### Problem to solve
In this exercise, the entries below include pictures. Repeat exactly the lines from the line with "camera: 15 degrees right, 5 degrees down" to the line with "camera: 80 degrees left, 20 degrees down", including both, but without the pictures.

### Dataset records
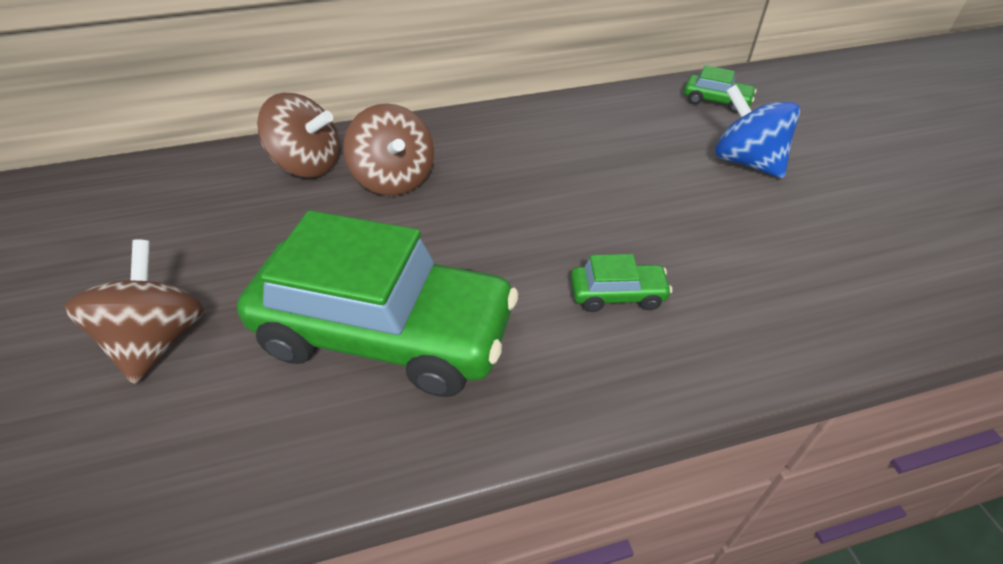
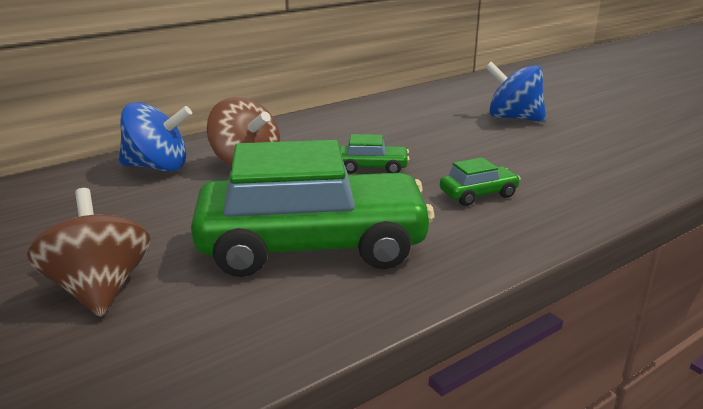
camera: 20 degrees left, 20 degrees down
(307, 165) = (158, 167): brown spinning top -> blue spinning top
(716, 101) = (467, 92): green car -> green car (372, 168)

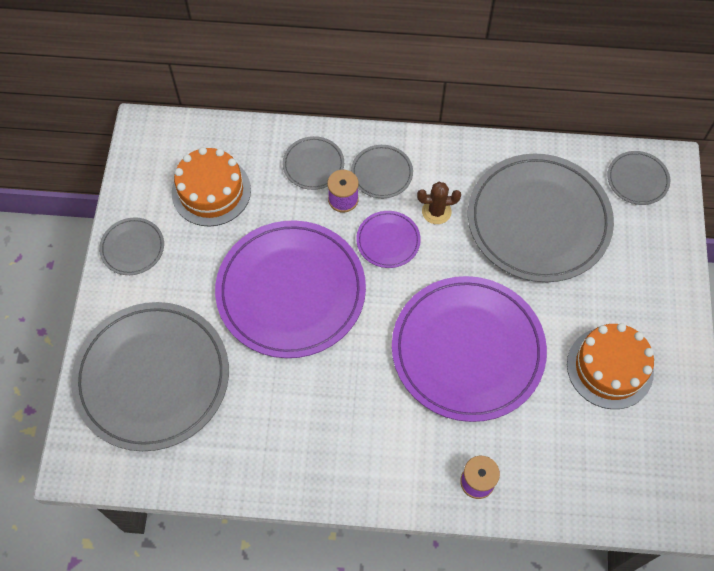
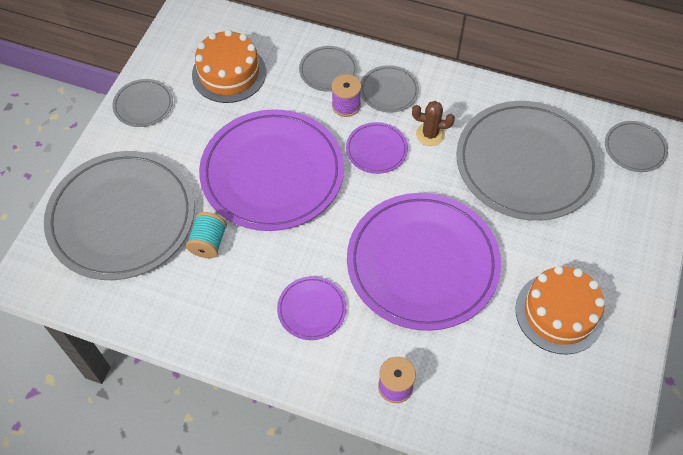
camera: 15 degrees right, 5 degrees down
(250, 382) = (208, 243): none -> turquoise spool
(374, 425) = (312, 309): none -> purple plate

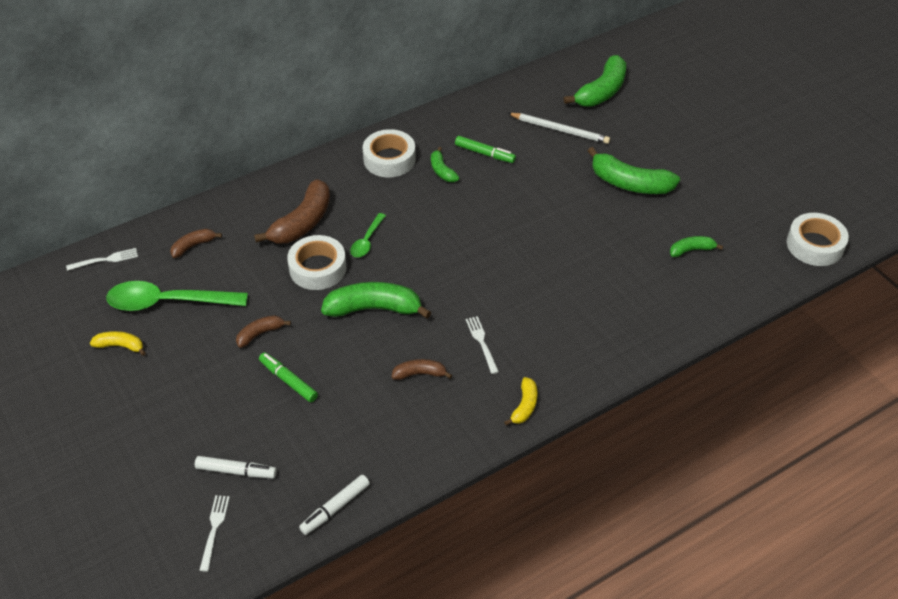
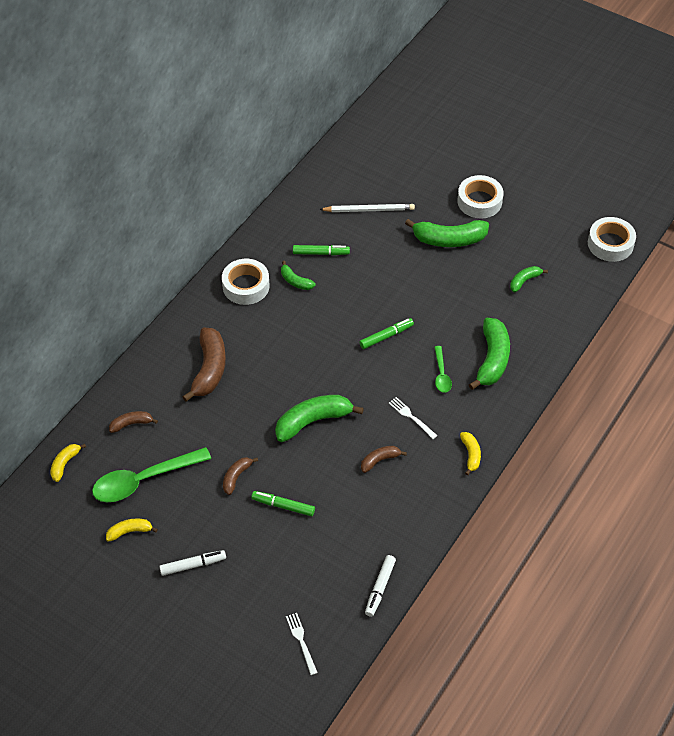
camera: 25 degrees left, 5 degrees up
(106, 259) = (65, 464): white fork -> yellow banana
(193, 246) = (131, 424): brown banana -> brown banana turned 45 degrees clockwise
(236, 471) = (289, 592): white marker -> white marker (193, 565)
(317, 268) = (247, 404): white tape -> white tape (479, 201)
(367, 241) = (272, 366): green spoon -> green spoon (441, 374)
(504, 253) = (386, 336): none -> green marker
(601, 91) = (383, 162): green banana -> green banana (492, 359)

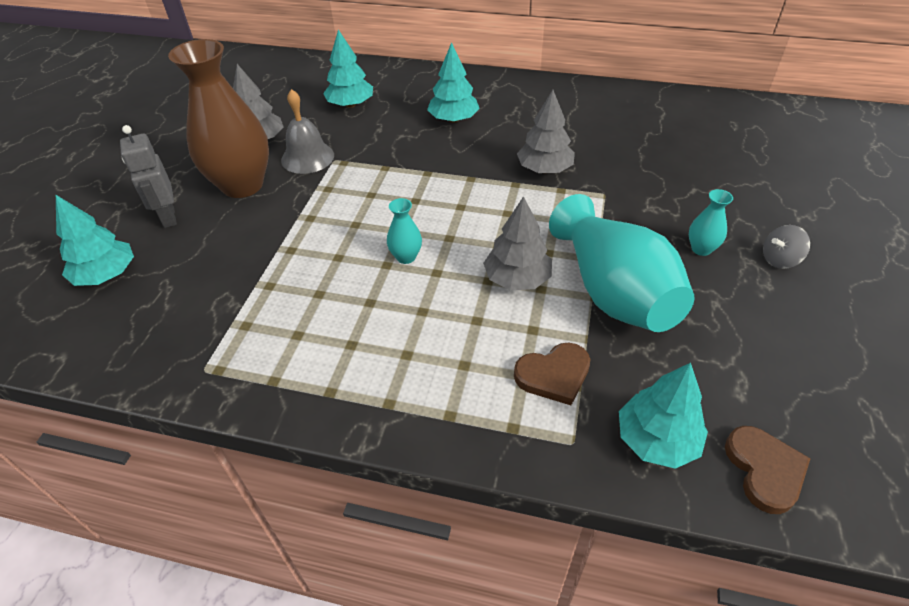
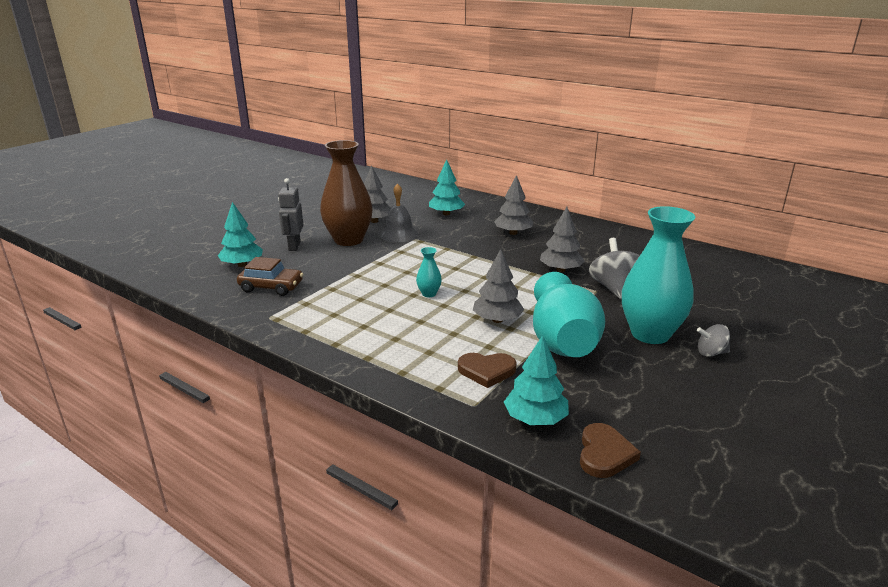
camera: 20 degrees right, 20 degrees down
(176, 308) = (271, 287): none -> brown car
(453, 119) = (513, 233): turquoise tree -> grey tree
(621, 184) = (614, 288): none -> grey spinning top
(701, 249) = (650, 334): turquoise vase -> turquoise vase, size x2.39

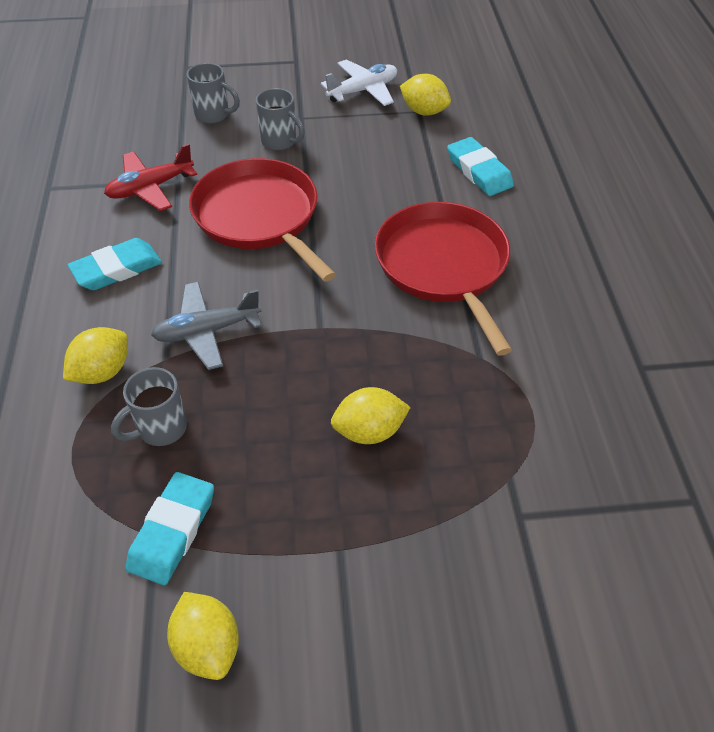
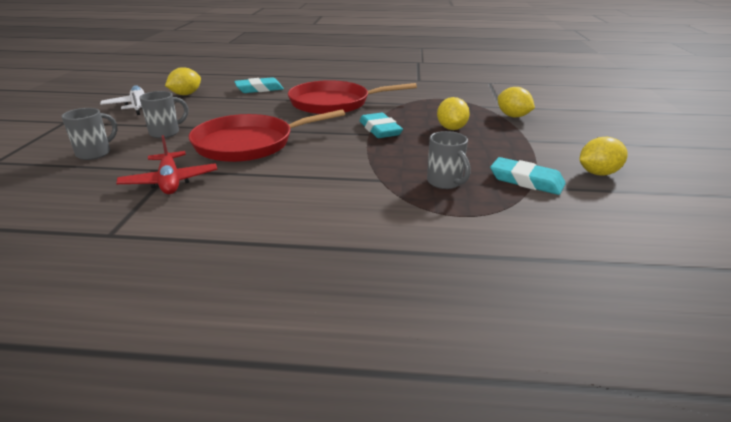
camera: 80 degrees left, 20 degrees down
(102, 372) = (386, 203): yellow lemon -> yellow lemon (513, 116)
(117, 269) = (268, 197): turquoise eraser -> turquoise eraser (380, 130)
(207, 331) = (358, 165): grey plane -> none

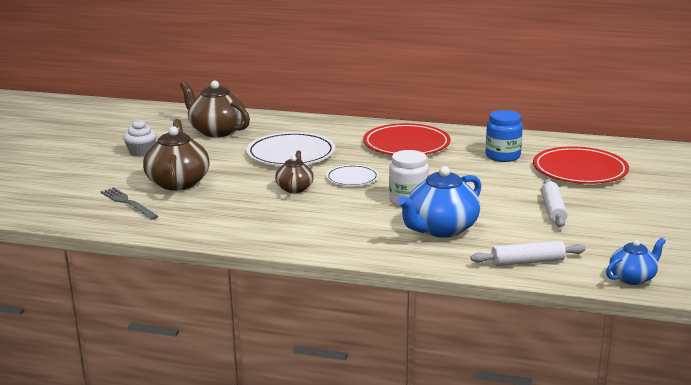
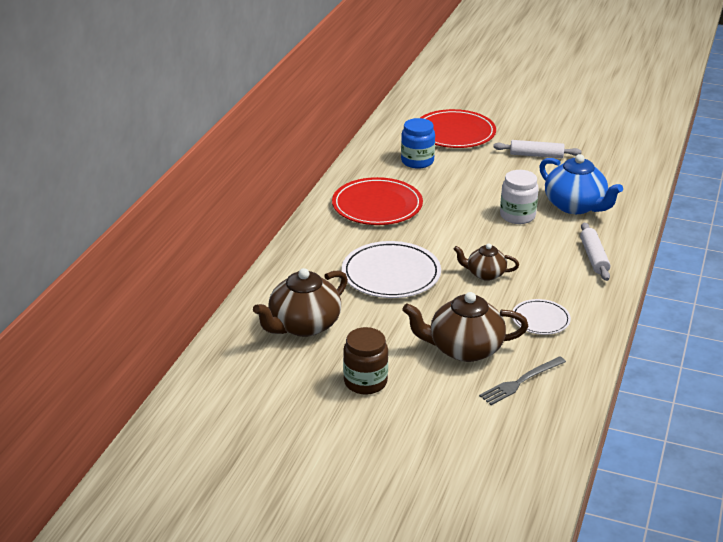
camera: 85 degrees left, 10 degrees up
(141, 152) = (365, 382): white cupcake -> brown jar
(352, 178) = (463, 241): white plate -> white plate (540, 319)
(527, 262) = (630, 177): white rolling pin -> white rolling pin (594, 257)
(632, 278) = (648, 144): blue teapot -> none

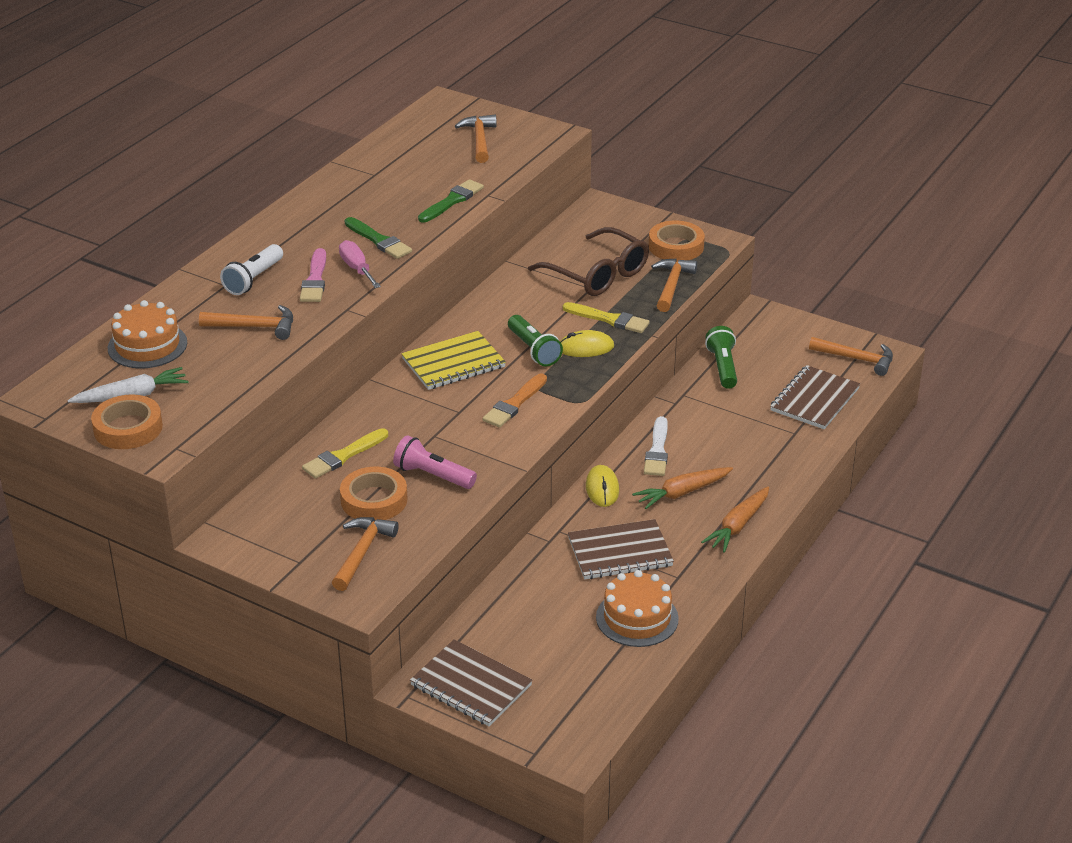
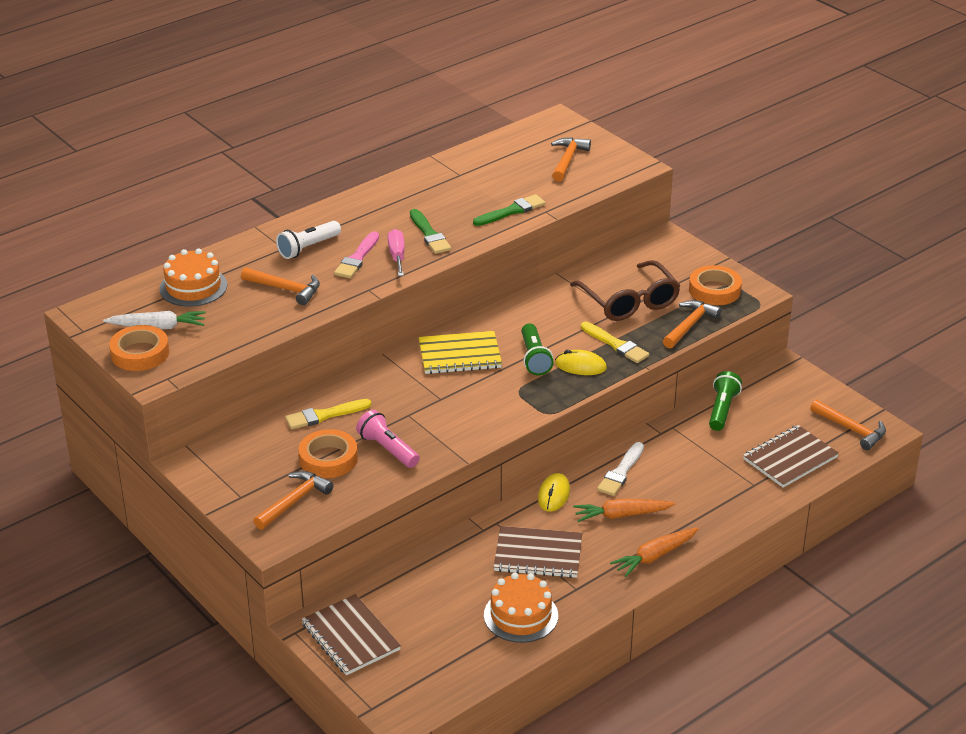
camera: 20 degrees right, 0 degrees up
(514, 404) = (491, 402): orange brush -> none

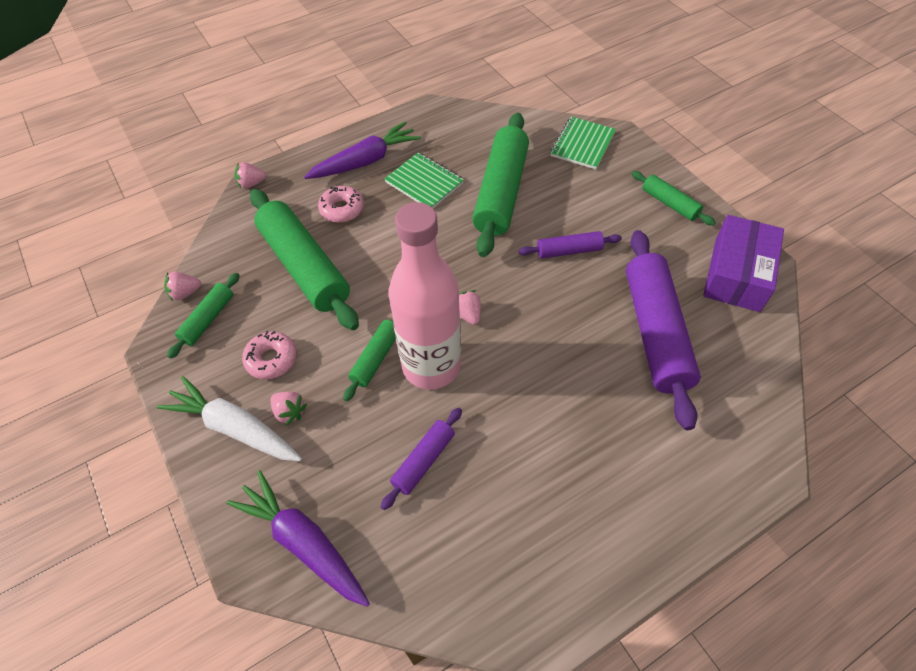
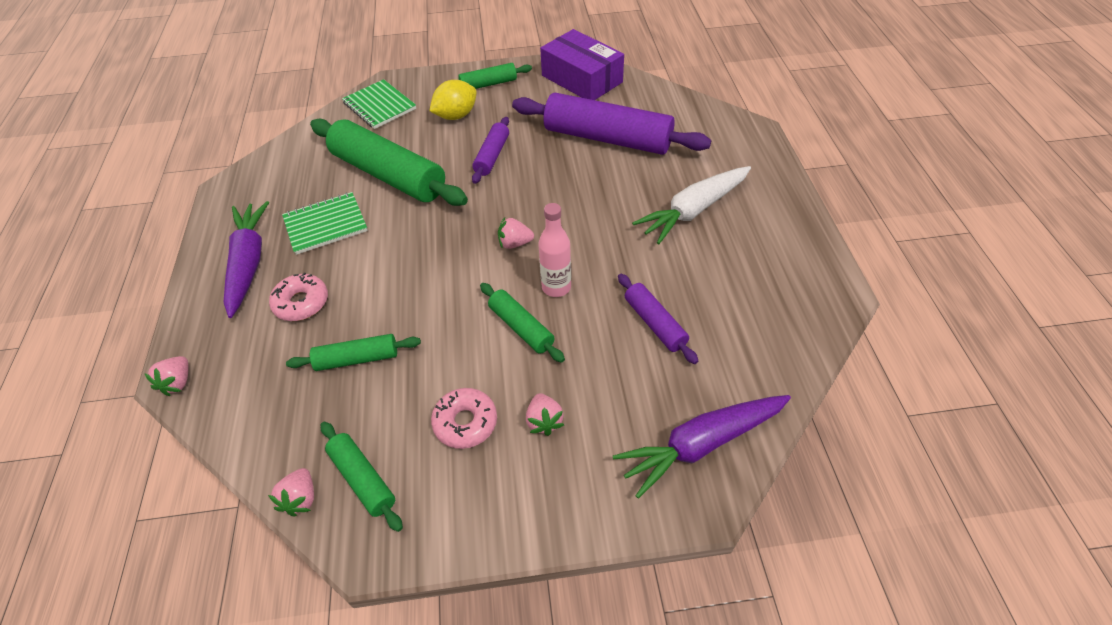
camera: 65 degrees left, 5 degrees down
(235, 428) = (536, 481): white carrot -> white carrot (693, 211)
(289, 412) = (544, 421): pink strawberry -> pink strawberry turned 105 degrees clockwise
(305, 266) = (357, 358): green rolling pin -> green rolling pin, size x0.49
(431, 366) = (556, 287): pink bottle -> pink bottle, size x0.48
(606, 201) = (456, 116): none -> yellow lemon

### Solution for this task
camera: 15 degrees right, 5 degrees down
(250, 382) = (208, 243): none -> turquoise spool
(374, 425) = (312, 309): none -> purple plate

camera: 25 degrees left, 5 degrees up
(106, 259) = (65, 464): white fork -> yellow banana
(193, 246) = (131, 424): brown banana -> brown banana turned 45 degrees clockwise
(236, 471) = (289, 592): white marker -> white marker (193, 565)
(317, 268) = (247, 404): white tape -> white tape (479, 201)
(367, 241) = (272, 366): green spoon -> green spoon (441, 374)
(504, 253) = (386, 336): none -> green marker
(601, 91) = (383, 162): green banana -> green banana (492, 359)

camera: 20 degrees right, 20 degrees down
(176, 308) = (271, 287): none -> brown car
(453, 119) = (513, 233): turquoise tree -> grey tree
(621, 184) = (614, 288): none -> grey spinning top
(701, 249) = (650, 334): turquoise vase -> turquoise vase, size x2.39

camera: 80 degrees left, 20 degrees down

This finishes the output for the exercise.